Prompt:
Nothing but the exact text of the entries should appear in your answer; pictures stay out.

Scene comparison data:
»»

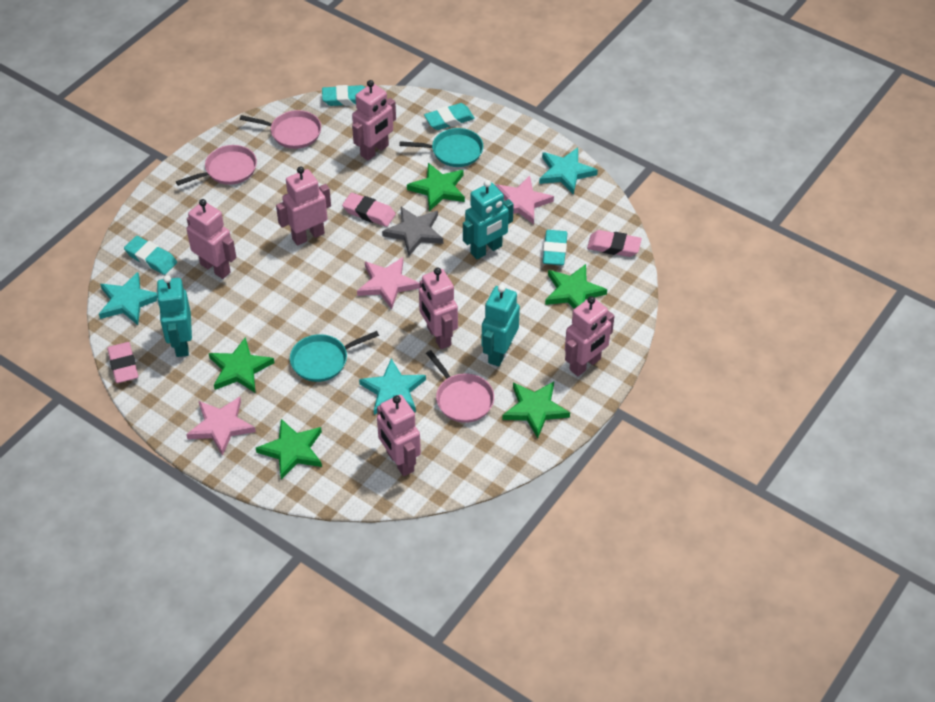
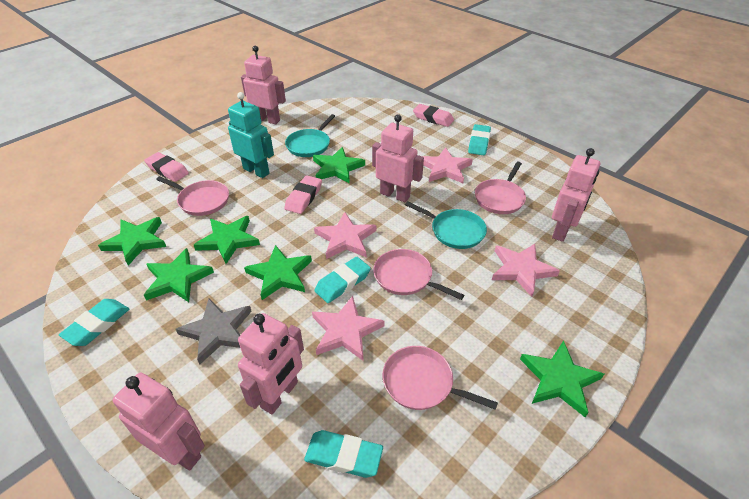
green star: 5 -> 6
pink pan: 3 -> 4
pink robot: 6 -> 5
pink star: 3 -> 4
turquoise robot: 3 -> 1
turquoise star: 3 -> 0

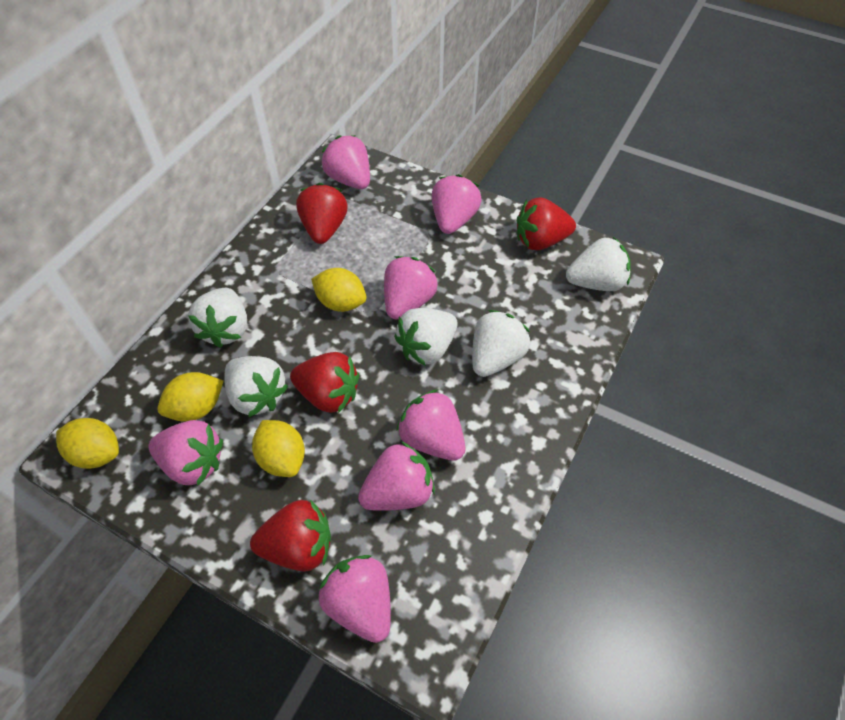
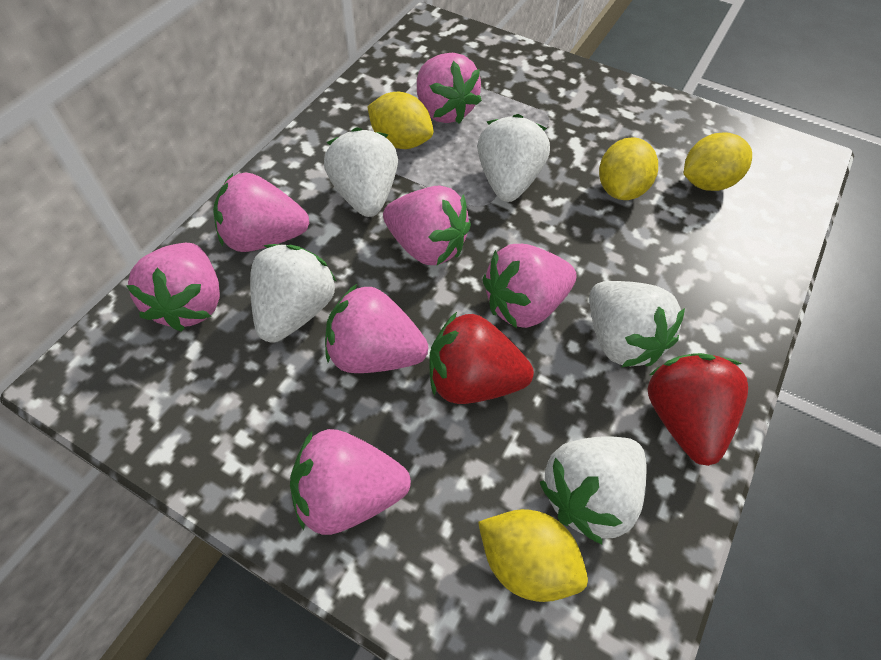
red strawberry: 4 -> 2

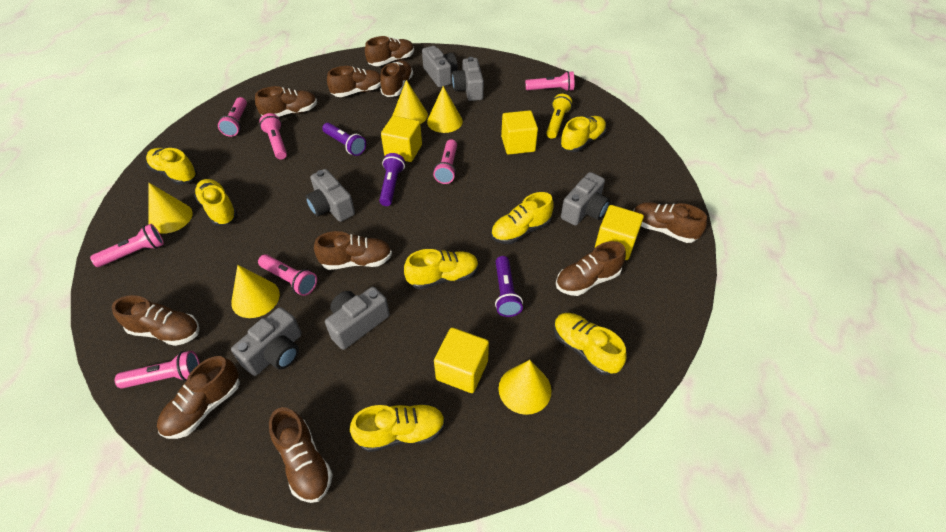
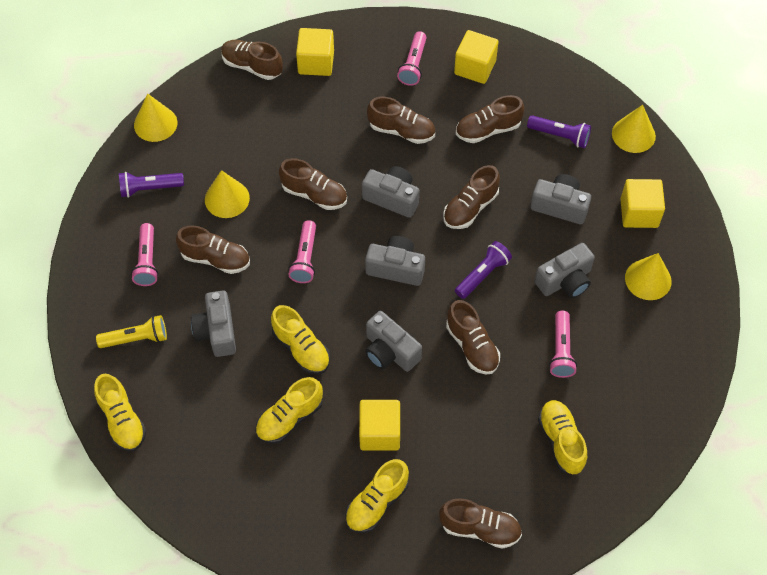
brown shoe: 10 -> 8
pink flashlight: 7 -> 4
yellow cone: 5 -> 4
yellow shoe: 7 -> 5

««

The completed task:
green star: 5 -> 6
pink pan: 3 -> 4
pink robot: 6 -> 5
pink star: 3 -> 4
turquoise robot: 3 -> 1
turquoise star: 3 -> 0

red strawberry: 4 -> 2

brown shoe: 10 -> 8
pink flashlight: 7 -> 4
yellow cone: 5 -> 4
yellow shoe: 7 -> 5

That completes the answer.